Data excerpts -
↓

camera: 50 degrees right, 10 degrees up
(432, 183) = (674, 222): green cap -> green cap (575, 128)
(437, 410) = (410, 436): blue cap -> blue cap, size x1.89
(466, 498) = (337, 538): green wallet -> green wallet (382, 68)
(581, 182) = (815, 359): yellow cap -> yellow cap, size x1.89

↑
↓

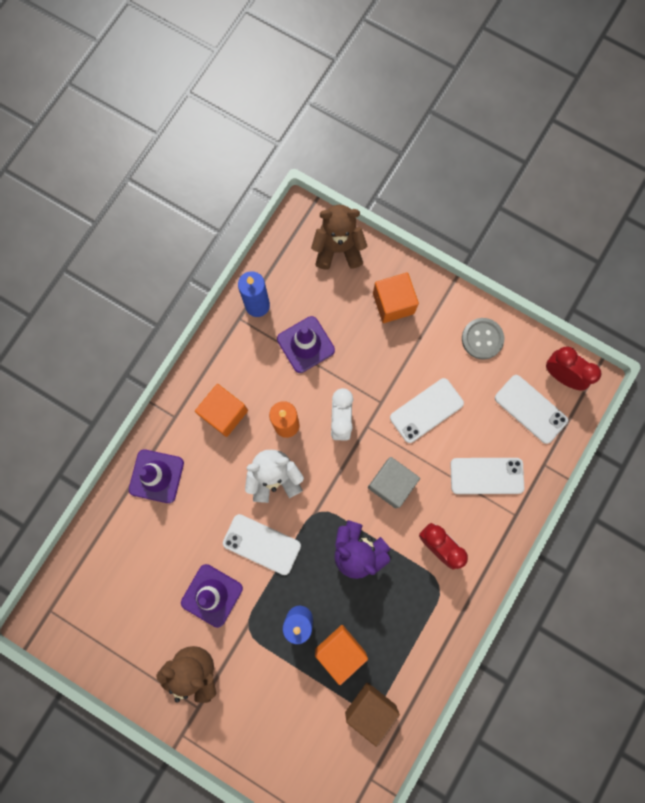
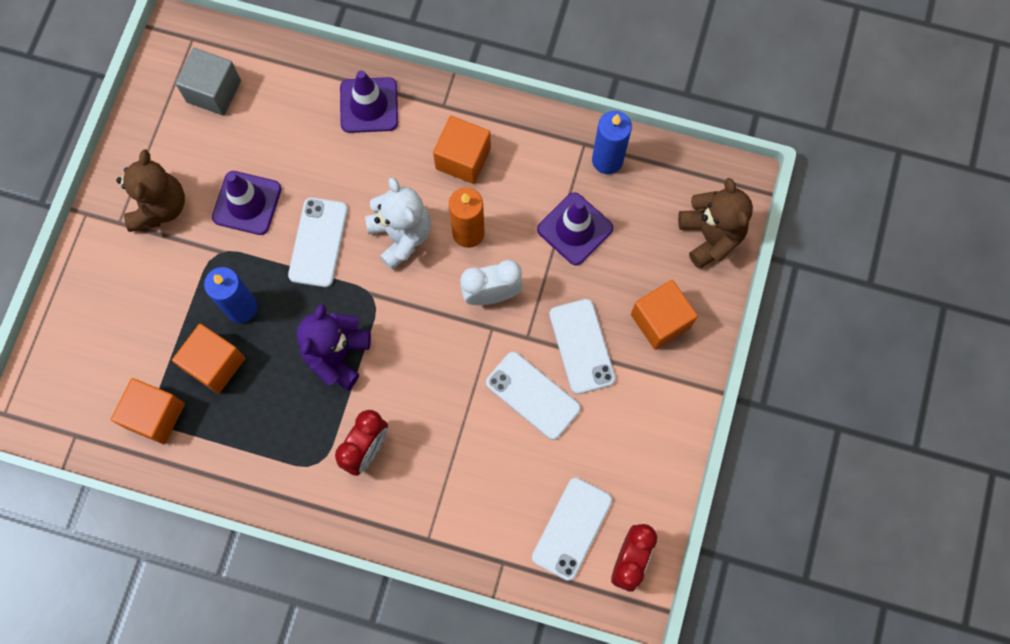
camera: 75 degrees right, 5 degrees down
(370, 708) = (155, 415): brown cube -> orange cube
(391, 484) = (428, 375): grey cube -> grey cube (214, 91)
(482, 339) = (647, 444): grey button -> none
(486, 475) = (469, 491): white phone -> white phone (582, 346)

↑
↓

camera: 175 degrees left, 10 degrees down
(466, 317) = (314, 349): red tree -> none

↑

What you should do -
Here the job is to set down exactly the lines of the material above that fall between the one with "(391, 484) = (428, 375): grey" and the one with "(486, 475) = (469, 491): white", inclusive, and nothing beyond them.

Answer to this problem -
(391, 484) = (428, 375): grey cube -> grey cube (214, 91)
(482, 339) = (647, 444): grey button -> none
(486, 475) = (469, 491): white phone -> white phone (582, 346)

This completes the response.